PROBLEM TO WORK ON → Across all the records, filter for lines with the word "moved" and copy them.

(Stored data entries)
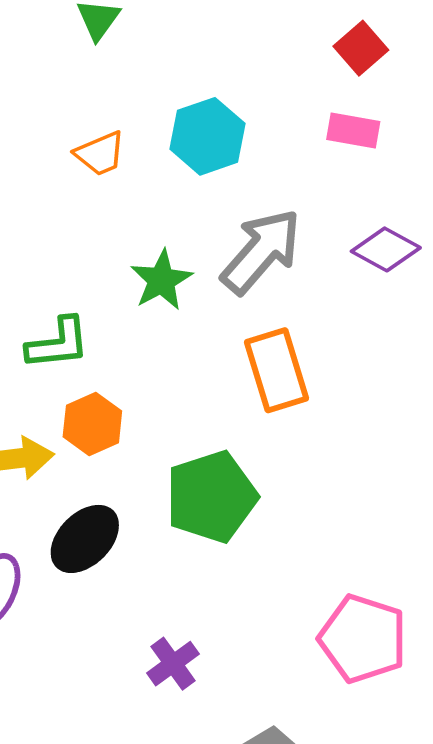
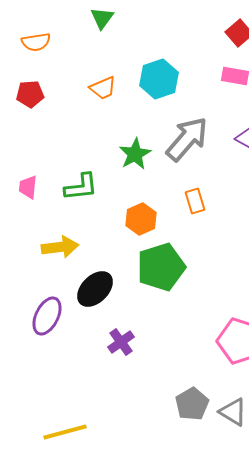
orange rectangle: (277, 370) -> (195, 201), size x0.6
orange hexagon: (92, 424) -> (141, 219), moved
purple cross: (173, 664) -> (121, 342), moved

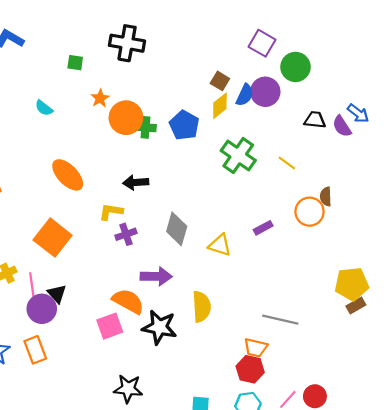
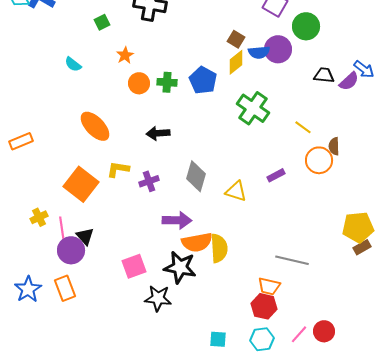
green square: (75, 63) -> (102, 22), turned -35
blue semicircle: (245, 95) -> (259, 52), turned 60
orange circle: (126, 118) -> (139, 83), moved, size x0.7
purple semicircle: (342, 126) -> (349, 81), turned -100
yellow line: (287, 163) -> (303, 127), moved
yellow L-shape: (111, 212) -> (118, 169), moved
orange semicircle: (128, 301) -> (197, 242), moved, turned 140
black star: (128, 389) -> (158, 298), moved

RESPONSE TO THIS TASK →
orange hexagon: (92, 424) -> (141, 219), moved
purple cross: (173, 664) -> (121, 342), moved
orange circle: (126, 118) -> (139, 83), moved, size x0.7
yellow line: (287, 163) -> (303, 127), moved
yellow L-shape: (111, 212) -> (118, 169), moved
orange semicircle: (128, 301) -> (197, 242), moved, turned 140
black star: (128, 389) -> (158, 298), moved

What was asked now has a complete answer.